PROBLEM TO WORK ON. Which lines in the items contain the string "time"? Return each of them in full.

RECORDS SUPPLIED.

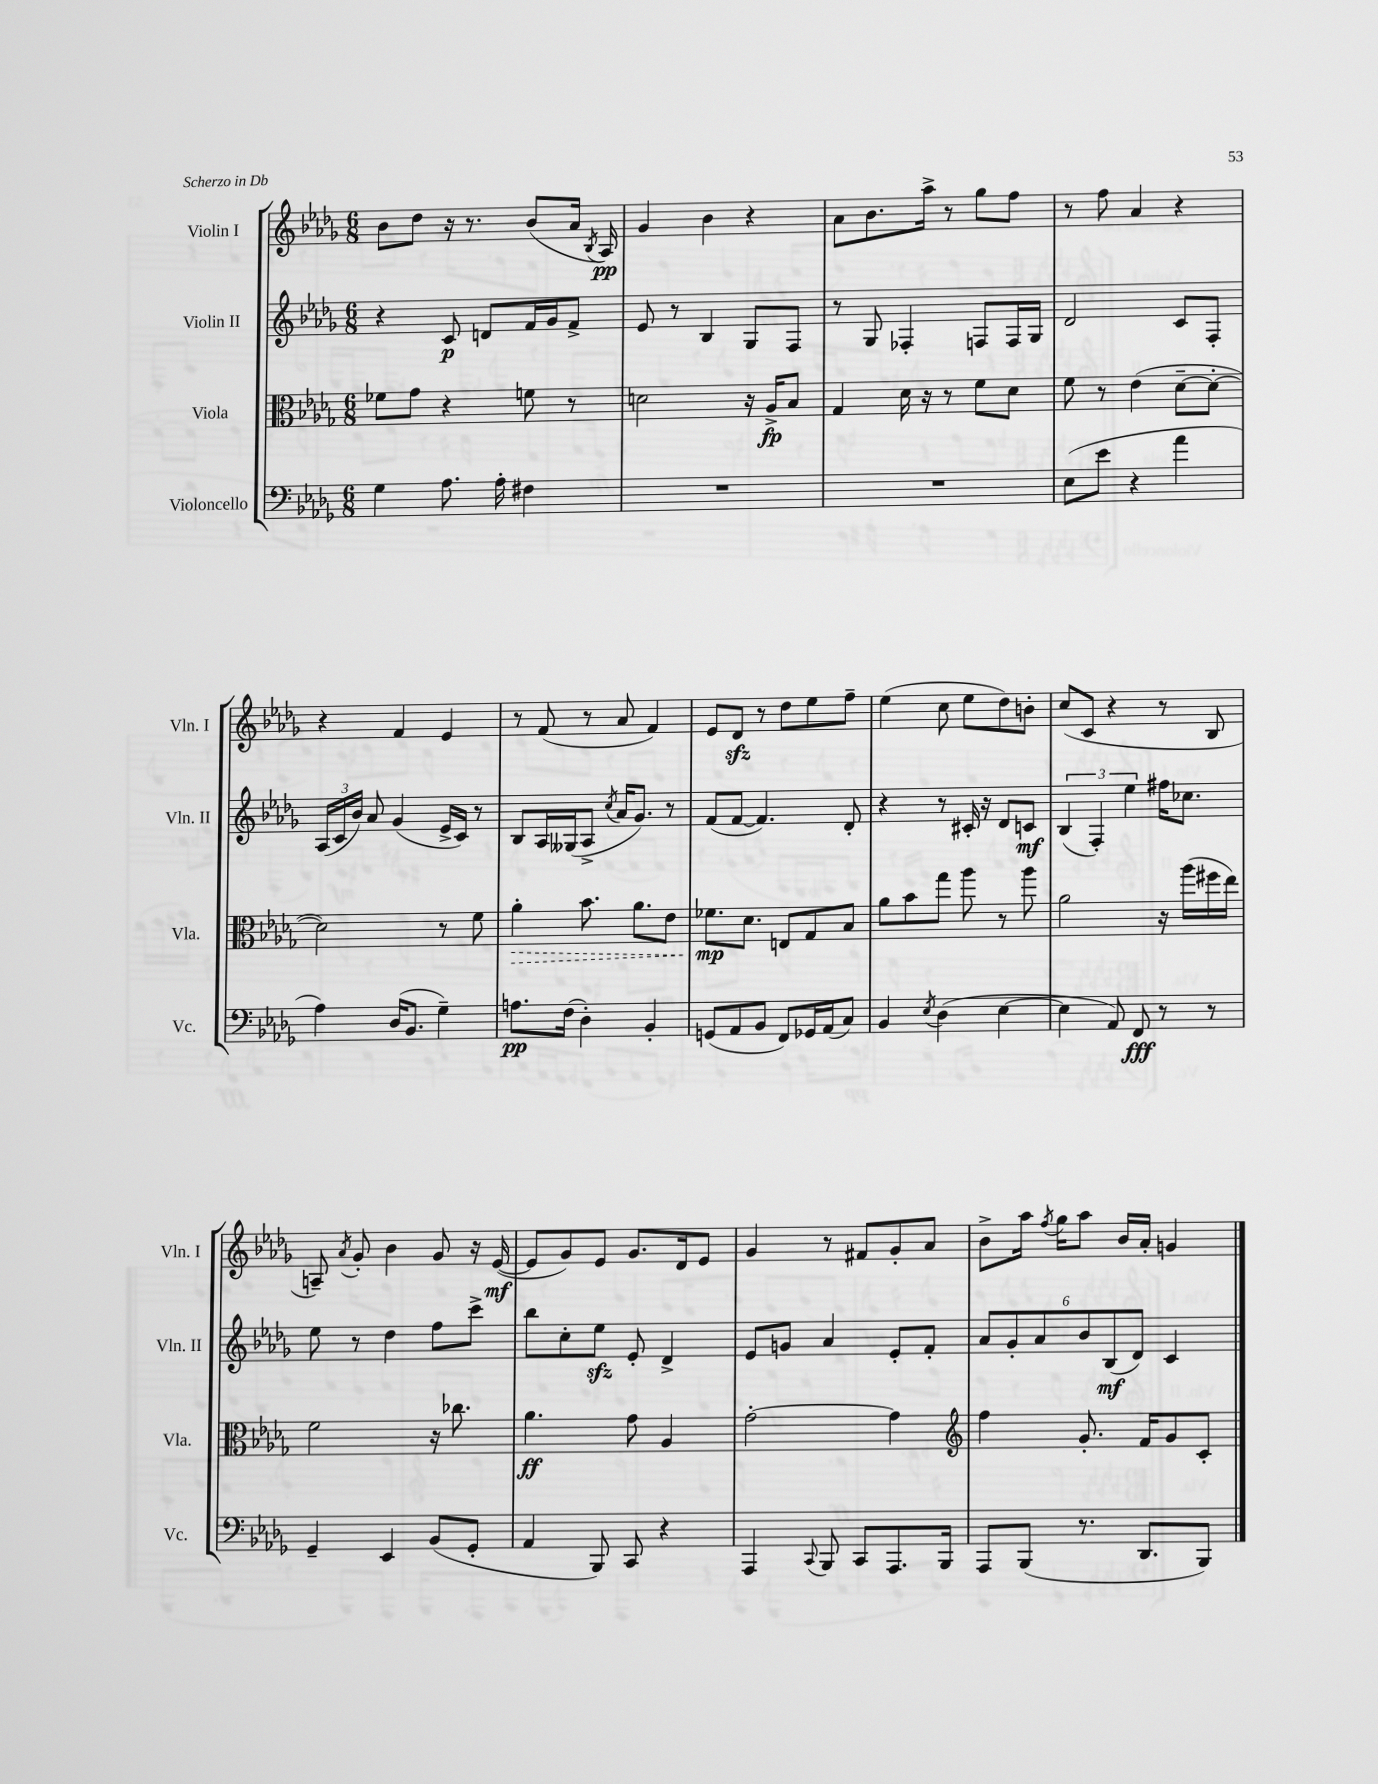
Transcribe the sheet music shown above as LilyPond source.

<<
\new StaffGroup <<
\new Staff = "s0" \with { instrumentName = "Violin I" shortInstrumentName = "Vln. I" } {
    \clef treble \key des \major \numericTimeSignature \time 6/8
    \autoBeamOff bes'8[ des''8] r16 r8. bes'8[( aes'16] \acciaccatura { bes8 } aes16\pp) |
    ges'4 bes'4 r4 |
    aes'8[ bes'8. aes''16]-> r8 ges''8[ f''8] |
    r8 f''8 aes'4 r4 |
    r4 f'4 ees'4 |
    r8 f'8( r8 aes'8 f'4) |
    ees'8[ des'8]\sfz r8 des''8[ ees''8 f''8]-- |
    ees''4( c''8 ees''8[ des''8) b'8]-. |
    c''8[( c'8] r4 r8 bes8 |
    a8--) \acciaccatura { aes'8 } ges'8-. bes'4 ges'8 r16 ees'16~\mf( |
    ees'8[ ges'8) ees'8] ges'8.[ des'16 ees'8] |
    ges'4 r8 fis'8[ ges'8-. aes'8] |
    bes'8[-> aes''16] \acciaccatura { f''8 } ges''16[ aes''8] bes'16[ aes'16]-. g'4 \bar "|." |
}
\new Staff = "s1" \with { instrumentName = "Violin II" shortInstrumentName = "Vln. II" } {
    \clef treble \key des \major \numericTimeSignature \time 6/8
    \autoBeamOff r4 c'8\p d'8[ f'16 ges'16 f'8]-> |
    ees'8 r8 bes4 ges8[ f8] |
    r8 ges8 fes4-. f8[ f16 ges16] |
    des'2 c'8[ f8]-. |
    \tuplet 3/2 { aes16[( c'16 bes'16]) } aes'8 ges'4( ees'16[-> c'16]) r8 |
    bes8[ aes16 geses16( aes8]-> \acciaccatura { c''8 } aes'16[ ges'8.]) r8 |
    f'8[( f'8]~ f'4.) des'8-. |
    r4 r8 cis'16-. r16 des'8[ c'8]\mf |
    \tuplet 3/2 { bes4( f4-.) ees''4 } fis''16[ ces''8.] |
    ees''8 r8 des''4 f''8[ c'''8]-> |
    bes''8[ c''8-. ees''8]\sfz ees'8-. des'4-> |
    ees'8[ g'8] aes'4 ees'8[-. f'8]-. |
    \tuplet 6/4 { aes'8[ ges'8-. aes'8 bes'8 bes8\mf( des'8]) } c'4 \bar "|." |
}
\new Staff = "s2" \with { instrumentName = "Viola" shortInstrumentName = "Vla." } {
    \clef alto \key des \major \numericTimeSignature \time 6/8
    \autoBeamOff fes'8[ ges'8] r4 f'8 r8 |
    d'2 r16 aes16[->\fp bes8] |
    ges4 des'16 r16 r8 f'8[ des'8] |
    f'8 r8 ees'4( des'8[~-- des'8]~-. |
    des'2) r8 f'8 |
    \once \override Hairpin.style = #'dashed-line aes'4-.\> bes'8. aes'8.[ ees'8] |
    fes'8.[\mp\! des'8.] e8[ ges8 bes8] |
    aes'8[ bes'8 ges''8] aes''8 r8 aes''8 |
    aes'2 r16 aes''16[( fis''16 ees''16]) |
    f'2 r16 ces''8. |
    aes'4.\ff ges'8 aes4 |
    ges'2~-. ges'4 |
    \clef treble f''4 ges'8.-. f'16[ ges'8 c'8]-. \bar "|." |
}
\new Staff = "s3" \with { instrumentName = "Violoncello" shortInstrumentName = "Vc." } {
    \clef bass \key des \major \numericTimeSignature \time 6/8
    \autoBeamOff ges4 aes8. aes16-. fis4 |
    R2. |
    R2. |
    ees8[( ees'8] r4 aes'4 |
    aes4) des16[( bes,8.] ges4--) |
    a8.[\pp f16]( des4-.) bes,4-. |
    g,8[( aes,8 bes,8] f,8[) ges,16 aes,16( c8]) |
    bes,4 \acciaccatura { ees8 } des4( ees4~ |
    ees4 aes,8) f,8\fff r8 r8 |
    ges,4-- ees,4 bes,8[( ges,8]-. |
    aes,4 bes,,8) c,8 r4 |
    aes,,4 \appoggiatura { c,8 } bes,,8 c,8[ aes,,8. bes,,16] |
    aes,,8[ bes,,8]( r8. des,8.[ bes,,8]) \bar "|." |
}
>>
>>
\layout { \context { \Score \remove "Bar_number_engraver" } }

RESPONSE.
    \clef treble \key des \major \numericTimeSignature \time 6/8
    \clef treble \key des \major \numericTimeSignature \time 6/8
    \clef alto \key des \major \numericTimeSignature \time 6/8
    \clef bass \key des \major \numericTimeSignature \time 6/8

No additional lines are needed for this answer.